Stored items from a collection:
Start
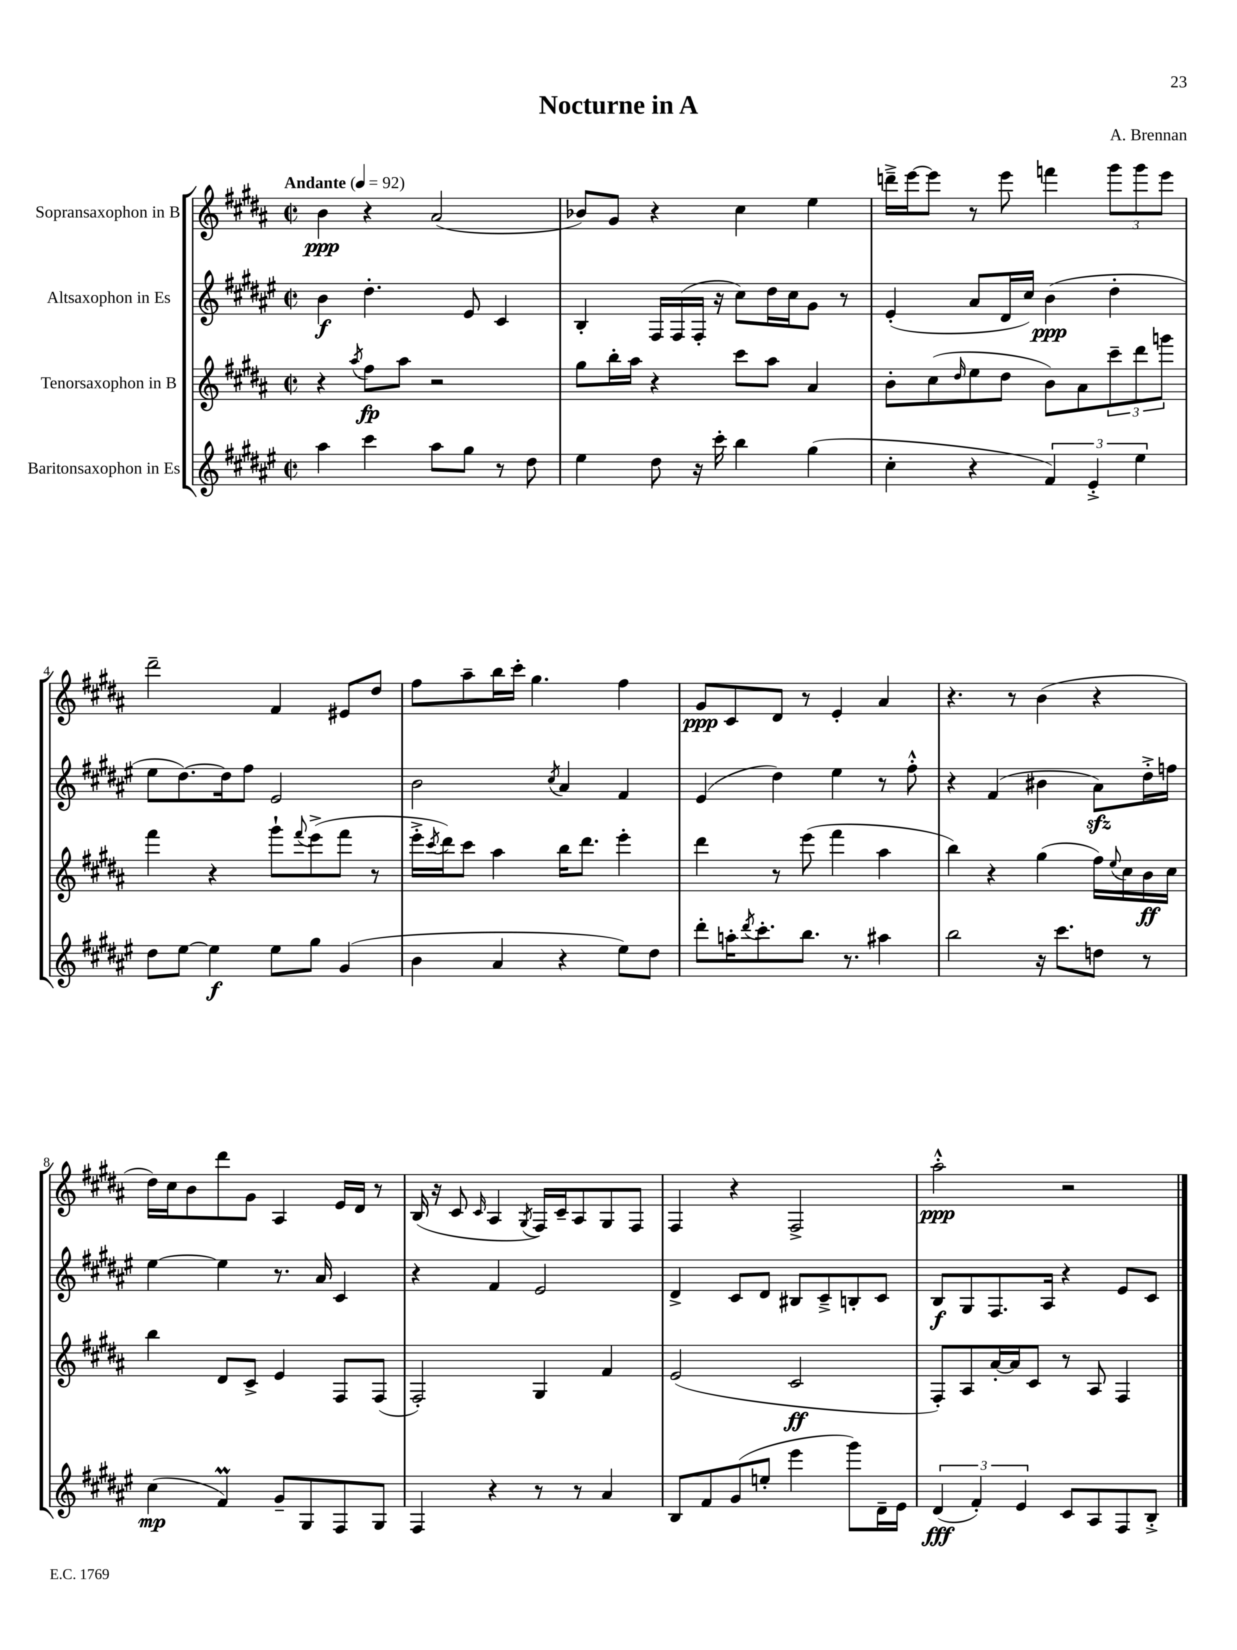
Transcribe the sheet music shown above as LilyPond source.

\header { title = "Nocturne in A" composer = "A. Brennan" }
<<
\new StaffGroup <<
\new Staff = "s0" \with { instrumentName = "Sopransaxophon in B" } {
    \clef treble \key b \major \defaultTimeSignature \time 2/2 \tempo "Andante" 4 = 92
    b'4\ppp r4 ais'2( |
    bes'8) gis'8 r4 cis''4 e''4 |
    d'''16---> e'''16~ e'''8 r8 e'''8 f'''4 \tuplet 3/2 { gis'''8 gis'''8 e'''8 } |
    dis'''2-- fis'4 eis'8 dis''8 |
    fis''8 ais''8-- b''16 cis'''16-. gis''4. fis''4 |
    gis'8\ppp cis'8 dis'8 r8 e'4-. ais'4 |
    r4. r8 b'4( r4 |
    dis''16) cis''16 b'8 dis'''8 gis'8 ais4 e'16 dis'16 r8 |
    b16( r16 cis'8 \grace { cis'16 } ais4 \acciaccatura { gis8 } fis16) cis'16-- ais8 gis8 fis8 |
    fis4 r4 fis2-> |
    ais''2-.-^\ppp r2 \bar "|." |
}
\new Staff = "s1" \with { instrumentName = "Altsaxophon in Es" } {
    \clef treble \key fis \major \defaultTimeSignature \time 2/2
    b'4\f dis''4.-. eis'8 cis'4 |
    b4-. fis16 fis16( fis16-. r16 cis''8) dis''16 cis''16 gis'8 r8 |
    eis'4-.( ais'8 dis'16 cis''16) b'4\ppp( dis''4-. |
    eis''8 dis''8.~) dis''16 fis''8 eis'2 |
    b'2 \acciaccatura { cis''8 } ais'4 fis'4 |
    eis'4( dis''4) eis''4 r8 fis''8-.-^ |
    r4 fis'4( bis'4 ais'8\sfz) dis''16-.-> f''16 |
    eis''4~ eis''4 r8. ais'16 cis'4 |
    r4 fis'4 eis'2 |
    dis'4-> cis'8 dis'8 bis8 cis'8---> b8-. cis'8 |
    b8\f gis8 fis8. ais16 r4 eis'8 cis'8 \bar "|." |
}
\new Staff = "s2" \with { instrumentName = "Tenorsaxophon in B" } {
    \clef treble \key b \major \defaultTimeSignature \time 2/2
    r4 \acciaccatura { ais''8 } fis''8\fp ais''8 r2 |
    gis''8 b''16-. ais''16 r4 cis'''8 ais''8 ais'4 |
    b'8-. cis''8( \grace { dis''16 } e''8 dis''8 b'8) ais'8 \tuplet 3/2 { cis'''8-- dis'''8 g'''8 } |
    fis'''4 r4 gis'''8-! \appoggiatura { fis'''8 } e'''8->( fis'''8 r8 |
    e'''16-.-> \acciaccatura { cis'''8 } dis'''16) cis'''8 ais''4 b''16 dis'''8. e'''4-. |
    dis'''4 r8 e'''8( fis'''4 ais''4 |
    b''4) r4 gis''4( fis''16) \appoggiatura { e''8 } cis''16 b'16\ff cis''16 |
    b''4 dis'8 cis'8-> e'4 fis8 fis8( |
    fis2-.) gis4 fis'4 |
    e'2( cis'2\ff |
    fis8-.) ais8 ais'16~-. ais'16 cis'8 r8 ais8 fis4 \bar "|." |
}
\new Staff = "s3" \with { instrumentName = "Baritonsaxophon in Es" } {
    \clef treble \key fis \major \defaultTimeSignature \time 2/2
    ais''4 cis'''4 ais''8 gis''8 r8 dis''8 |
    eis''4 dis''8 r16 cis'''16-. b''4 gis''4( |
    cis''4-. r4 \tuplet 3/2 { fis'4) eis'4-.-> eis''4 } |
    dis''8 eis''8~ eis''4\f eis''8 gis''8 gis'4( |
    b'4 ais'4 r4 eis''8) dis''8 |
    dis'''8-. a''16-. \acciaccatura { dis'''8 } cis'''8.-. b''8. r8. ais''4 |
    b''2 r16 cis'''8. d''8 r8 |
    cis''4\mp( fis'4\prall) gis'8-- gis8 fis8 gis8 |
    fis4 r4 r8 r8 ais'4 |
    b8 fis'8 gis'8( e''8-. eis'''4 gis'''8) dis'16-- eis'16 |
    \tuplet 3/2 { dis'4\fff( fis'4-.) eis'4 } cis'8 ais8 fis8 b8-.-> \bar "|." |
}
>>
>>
End
Pick out every line in the rows above that contains the string "with" and copy each one. Case counts.

\new Staff = "s0" \with { instrumentName = "Sopransaxophon in B" } {
\new Staff = "s1" \with { instrumentName = "Altsaxophon in Es" } {
\new Staff = "s2" \with { instrumentName = "Tenorsaxophon in B" } {
\new Staff = "s3" \with { instrumentName = "Baritonsaxophon in Es" } {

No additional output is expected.